§ Task description
After locating the line that contains "(341, 152) = (418, 530): turquoise" in the records below, write out exactly that line and each line after it through the one that contains "(609, 414) = (547, 300): blue", and nothing else.

- Opening Delimiter -

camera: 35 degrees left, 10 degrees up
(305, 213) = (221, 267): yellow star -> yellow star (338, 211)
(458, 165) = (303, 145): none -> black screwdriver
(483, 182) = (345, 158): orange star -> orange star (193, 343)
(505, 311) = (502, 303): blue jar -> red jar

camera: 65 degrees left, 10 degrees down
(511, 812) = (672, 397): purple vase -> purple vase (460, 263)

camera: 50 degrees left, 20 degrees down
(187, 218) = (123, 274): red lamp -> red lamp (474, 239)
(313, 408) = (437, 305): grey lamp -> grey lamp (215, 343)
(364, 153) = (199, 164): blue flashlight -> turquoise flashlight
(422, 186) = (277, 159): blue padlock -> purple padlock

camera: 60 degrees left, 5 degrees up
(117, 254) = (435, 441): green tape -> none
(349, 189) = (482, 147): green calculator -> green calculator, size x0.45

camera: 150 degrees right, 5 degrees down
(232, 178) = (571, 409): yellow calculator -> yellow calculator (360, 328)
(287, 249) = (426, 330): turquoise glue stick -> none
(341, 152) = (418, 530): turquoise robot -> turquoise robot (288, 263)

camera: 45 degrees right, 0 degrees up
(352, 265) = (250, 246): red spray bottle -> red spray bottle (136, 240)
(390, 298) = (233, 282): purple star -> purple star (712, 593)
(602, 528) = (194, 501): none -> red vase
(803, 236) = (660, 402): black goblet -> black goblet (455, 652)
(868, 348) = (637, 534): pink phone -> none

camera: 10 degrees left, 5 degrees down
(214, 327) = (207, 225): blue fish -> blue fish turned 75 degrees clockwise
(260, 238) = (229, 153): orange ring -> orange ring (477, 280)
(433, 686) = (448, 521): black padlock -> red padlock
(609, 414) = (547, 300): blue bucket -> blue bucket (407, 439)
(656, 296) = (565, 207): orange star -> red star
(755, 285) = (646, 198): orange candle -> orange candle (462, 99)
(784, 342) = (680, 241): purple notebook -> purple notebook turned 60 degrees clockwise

- Closing Delimiter -

§ Result of the task
(341, 152) = (418, 530): turquoise robot -> turquoise robot (288, 263)

camera: 45 degrees right, 0 degrees up
(352, 265) = (250, 246): red spray bottle -> red spray bottle (136, 240)
(390, 298) = (233, 282): purple star -> purple star (712, 593)
(602, 528) = (194, 501): none -> red vase
(803, 236) = (660, 402): black goblet -> black goblet (455, 652)
(868, 348) = (637, 534): pink phone -> none

camera: 10 degrees left, 5 degrees down
(214, 327) = (207, 225): blue fish -> blue fish turned 75 degrees clockwise
(260, 238) = (229, 153): orange ring -> orange ring (477, 280)
(433, 686) = (448, 521): black padlock -> red padlock
(609, 414) = (547, 300): blue bucket -> blue bucket (407, 439)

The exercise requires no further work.